§ **What to work on**
Locate each line in the entries below that contains the string "kern", and copy those lines.

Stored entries
— begin —

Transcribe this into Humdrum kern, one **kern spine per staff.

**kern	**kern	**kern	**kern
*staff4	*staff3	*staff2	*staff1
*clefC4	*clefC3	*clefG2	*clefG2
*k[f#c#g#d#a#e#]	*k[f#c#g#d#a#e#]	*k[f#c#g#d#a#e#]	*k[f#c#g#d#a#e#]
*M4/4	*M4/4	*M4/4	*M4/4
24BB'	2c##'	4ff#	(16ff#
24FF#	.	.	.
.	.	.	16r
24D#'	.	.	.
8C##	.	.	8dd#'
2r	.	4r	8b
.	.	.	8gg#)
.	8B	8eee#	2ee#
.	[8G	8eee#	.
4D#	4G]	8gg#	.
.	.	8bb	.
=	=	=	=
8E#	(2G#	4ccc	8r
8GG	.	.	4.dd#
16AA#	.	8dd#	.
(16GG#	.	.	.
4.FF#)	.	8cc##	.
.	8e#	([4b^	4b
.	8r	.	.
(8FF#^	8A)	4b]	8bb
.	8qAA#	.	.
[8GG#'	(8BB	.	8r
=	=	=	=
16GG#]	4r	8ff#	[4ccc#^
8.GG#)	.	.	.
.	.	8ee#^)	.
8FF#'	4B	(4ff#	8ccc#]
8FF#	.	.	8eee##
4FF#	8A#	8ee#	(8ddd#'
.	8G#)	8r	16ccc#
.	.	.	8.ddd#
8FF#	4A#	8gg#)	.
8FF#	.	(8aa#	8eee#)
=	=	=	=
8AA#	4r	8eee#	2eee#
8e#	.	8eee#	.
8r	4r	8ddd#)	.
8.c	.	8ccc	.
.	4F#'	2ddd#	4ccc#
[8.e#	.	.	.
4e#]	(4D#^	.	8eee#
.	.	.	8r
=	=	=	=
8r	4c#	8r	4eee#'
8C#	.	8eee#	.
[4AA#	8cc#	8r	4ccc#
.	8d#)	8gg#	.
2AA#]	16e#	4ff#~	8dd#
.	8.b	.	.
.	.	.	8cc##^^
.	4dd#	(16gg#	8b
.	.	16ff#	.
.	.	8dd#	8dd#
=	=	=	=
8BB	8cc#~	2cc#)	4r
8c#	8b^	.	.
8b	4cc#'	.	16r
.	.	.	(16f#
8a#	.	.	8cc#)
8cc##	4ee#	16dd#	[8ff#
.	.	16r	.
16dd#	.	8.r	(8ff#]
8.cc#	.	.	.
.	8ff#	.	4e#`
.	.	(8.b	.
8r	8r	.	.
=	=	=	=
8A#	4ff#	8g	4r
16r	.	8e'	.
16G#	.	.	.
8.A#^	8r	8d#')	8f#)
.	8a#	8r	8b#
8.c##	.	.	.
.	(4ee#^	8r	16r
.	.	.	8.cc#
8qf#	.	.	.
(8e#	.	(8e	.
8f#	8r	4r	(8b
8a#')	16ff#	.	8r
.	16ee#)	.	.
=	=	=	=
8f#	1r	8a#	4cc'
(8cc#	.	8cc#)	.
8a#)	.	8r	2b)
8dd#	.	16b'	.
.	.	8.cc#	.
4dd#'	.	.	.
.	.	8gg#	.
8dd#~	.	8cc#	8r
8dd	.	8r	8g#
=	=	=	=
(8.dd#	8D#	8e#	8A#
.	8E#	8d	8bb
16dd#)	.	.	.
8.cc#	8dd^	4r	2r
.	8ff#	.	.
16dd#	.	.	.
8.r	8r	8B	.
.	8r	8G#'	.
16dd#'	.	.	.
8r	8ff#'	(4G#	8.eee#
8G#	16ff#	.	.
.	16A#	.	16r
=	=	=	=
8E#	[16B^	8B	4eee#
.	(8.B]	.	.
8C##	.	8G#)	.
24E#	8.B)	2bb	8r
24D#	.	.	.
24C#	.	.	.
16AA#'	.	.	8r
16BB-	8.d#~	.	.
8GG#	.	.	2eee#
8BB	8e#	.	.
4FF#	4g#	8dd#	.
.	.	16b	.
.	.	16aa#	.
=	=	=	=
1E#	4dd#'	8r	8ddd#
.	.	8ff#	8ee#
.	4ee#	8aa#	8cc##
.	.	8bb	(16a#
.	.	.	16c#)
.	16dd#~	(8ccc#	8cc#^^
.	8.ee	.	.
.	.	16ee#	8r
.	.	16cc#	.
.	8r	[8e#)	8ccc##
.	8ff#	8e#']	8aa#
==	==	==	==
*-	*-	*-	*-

— end —

§ **Solution**
Transcribe this into Humdrum kern, one **kern spine per staff.
**kern	**kern	**kern	**kern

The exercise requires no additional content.